**Your goal:**
Search the data for the string "czerwony" and copy each line where it turns up.
[Data listing]
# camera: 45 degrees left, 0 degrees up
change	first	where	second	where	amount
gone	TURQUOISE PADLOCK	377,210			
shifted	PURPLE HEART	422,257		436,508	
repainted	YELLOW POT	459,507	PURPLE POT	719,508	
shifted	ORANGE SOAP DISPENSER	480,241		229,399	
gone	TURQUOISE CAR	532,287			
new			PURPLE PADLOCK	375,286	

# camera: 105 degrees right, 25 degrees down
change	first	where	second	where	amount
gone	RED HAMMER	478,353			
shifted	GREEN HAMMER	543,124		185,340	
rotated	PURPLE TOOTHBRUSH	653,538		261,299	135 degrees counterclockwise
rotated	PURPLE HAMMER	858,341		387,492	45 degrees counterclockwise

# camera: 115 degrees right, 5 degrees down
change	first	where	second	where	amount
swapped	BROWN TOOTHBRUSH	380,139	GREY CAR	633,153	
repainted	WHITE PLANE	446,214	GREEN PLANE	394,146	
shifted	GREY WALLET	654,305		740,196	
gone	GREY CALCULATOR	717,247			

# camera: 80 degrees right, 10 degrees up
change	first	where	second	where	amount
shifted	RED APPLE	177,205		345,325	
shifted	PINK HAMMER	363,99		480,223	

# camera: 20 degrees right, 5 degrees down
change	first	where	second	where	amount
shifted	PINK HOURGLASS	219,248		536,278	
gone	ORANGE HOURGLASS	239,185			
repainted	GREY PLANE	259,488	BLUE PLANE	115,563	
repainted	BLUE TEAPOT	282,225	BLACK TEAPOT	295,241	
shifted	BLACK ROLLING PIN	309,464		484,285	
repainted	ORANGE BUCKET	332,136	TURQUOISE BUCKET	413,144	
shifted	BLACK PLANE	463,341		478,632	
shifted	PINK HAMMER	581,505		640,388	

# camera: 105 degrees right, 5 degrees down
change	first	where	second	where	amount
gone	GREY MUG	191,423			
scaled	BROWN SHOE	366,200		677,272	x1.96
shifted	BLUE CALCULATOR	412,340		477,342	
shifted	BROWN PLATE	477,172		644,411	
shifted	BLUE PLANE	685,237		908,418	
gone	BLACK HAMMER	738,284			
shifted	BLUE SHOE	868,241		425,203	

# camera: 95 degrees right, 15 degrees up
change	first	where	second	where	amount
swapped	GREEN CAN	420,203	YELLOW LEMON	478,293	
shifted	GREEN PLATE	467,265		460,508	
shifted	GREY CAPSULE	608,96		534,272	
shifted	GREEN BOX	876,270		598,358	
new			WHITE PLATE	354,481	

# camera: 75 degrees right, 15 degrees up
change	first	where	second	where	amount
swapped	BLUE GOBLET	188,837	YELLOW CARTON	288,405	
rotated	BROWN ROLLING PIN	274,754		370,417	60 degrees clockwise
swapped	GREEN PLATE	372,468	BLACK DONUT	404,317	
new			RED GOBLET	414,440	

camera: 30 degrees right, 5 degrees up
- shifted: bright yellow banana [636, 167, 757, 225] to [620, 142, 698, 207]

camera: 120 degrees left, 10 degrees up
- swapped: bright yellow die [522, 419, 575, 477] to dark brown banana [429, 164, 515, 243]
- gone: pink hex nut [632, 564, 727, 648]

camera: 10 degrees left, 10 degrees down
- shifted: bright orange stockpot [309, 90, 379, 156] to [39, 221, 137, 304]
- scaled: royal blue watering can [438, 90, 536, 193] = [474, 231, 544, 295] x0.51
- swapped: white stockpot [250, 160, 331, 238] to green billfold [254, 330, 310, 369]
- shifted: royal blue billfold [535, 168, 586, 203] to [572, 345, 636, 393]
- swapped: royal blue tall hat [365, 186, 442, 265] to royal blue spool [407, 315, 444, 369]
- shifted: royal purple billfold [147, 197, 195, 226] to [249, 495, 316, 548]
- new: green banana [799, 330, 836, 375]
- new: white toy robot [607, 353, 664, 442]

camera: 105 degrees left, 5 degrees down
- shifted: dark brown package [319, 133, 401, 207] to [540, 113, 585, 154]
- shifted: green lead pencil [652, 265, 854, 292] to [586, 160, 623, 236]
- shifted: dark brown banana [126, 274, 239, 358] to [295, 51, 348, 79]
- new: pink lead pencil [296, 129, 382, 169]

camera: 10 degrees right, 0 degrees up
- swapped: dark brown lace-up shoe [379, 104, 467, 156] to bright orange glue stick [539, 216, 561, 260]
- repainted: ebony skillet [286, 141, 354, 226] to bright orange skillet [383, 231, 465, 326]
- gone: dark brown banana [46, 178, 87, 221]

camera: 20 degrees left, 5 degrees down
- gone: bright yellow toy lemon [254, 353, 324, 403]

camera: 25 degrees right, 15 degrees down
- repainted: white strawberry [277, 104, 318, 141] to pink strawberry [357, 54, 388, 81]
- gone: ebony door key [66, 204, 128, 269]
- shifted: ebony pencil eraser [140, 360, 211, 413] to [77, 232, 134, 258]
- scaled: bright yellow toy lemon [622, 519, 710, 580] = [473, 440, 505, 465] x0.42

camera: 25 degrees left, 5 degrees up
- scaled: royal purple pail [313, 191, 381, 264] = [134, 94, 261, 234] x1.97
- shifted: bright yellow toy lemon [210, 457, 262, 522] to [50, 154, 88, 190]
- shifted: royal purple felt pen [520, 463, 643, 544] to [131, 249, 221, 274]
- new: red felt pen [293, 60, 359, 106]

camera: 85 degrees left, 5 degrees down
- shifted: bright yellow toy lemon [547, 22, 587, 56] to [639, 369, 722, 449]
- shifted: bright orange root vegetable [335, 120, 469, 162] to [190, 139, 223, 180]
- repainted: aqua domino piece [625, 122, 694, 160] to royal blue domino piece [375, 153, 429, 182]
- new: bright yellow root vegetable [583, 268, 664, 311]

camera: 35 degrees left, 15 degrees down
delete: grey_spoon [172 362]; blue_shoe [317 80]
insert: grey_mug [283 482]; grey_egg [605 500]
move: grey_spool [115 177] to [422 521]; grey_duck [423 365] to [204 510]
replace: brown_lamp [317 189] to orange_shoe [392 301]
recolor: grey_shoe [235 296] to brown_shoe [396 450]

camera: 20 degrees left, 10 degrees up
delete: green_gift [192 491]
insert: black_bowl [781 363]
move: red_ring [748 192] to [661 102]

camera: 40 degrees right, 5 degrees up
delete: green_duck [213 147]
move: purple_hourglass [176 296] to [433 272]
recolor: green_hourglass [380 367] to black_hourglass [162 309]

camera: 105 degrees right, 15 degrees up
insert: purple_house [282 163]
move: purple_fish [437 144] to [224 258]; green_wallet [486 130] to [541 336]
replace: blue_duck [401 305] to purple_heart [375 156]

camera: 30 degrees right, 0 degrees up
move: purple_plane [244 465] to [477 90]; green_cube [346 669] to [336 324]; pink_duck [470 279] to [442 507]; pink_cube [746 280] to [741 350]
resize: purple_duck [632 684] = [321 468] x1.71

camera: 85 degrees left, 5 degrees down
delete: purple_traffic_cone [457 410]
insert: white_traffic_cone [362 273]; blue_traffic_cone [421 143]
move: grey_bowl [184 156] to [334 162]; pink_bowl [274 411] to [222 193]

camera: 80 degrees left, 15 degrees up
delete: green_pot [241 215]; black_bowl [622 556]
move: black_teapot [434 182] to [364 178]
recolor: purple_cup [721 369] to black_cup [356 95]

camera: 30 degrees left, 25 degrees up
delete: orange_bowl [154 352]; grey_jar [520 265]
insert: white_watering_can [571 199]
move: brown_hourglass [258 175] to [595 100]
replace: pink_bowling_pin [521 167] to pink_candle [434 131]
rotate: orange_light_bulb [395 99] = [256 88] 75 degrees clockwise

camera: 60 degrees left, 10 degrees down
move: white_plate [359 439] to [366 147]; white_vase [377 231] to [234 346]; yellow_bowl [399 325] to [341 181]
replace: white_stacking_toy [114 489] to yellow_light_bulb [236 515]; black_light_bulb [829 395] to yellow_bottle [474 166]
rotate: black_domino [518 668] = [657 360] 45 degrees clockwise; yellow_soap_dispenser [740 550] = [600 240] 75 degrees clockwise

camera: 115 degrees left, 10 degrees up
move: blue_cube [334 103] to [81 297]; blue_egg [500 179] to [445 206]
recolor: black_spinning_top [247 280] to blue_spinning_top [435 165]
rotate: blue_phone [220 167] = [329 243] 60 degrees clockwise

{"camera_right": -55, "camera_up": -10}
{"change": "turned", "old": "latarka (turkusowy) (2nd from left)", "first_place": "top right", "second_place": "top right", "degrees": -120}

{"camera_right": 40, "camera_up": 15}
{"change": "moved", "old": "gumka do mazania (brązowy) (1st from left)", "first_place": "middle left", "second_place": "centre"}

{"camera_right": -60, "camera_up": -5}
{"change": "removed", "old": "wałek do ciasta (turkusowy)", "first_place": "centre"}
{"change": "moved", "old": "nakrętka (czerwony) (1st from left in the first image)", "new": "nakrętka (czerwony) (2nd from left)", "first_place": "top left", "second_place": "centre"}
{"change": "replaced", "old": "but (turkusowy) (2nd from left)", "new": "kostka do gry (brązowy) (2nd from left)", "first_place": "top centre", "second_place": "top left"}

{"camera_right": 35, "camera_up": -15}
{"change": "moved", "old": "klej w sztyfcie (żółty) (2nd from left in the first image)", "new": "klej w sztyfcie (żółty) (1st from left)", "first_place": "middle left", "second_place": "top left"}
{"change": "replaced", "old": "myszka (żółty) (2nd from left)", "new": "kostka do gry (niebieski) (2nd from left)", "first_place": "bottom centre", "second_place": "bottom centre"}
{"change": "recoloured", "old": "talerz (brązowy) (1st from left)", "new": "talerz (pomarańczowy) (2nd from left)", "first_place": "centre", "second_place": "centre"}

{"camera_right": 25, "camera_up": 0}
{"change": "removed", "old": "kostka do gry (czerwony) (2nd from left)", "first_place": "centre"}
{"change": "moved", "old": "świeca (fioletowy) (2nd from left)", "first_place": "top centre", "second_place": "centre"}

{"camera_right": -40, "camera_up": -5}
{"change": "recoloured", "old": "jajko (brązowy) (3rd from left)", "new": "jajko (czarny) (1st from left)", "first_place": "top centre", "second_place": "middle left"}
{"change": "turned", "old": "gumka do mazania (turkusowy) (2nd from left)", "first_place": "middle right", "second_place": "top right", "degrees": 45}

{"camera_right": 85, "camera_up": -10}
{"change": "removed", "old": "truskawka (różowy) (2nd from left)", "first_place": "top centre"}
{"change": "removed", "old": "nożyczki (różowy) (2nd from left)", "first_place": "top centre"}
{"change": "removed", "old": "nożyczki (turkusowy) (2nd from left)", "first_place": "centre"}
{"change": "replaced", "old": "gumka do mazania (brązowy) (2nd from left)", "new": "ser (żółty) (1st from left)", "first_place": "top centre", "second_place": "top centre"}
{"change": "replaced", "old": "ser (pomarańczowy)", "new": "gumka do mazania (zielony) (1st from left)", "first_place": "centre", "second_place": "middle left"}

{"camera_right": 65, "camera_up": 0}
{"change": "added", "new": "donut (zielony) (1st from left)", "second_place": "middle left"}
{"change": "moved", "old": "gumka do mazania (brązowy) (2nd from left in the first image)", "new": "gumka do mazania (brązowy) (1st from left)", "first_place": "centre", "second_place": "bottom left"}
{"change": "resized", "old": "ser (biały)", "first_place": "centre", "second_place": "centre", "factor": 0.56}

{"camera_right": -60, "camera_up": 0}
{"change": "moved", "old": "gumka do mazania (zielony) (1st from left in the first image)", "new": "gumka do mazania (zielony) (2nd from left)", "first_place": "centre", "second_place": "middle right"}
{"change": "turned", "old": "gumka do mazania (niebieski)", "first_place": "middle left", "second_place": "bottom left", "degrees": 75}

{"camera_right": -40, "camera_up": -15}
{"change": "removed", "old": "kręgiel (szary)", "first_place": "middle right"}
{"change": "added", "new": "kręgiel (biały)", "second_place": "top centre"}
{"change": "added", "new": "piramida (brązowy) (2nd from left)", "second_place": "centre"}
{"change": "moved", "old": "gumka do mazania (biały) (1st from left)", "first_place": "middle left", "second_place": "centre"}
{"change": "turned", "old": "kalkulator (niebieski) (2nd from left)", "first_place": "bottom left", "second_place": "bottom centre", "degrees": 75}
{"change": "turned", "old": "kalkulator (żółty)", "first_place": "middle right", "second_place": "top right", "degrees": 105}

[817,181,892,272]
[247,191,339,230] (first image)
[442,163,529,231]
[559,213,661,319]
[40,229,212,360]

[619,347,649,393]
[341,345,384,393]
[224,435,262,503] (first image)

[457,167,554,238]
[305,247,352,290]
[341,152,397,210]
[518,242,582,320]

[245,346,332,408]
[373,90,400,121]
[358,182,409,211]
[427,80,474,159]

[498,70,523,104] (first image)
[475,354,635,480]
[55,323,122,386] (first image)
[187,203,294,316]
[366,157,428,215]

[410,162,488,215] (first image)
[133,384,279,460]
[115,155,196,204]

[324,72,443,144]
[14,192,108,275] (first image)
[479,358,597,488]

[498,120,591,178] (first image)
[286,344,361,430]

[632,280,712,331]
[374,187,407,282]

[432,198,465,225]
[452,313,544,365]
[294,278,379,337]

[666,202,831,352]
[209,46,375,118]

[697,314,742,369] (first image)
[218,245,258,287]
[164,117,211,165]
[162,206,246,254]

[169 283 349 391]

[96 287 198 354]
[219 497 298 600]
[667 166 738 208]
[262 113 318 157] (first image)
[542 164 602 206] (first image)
[/Data listing]
**Written reply:**
{"change": "moved", "old": "nakrętka (czerwony) (1st from left in the first image)", "new": "nakrętka (czerwony) (2nd from left)", "first_place": "top left", "second_place": "centre"}
{"change": "removed", "old": "kostka do gry (czerwony) (2nd from left)", "first_place": "centre"}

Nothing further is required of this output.